===== Given data
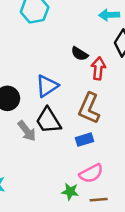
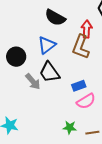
black semicircle: (80, 54) -> (55, 18), moved, size x1.5
brown L-shape: (89, 108) -> (81, 47), moved
pink semicircle: (91, 173) -> (86, 101), moved

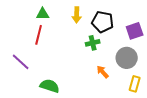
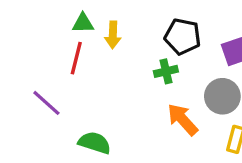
yellow arrow: (77, 15) -> (113, 35), moved
orange arrow: (103, 72) -> (183, 119), size x1.5

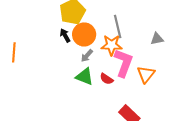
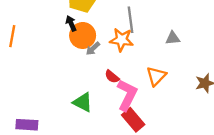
orange circle: (84, 34) -> (83, 35), moved
pink L-shape: (123, 63) -> (127, 95), moved
green triangle: (85, 77) -> (83, 102), moved

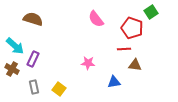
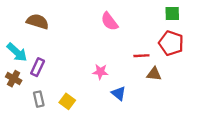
green square: (151, 12) -> (172, 13), turned 32
red pentagon: (132, 28) -> (171, 43), moved
blue triangle: (114, 82) -> (119, 93), moved, turned 48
==========
Go over the entries above and tally the lines holding "orange"; please answer with the number alone.

2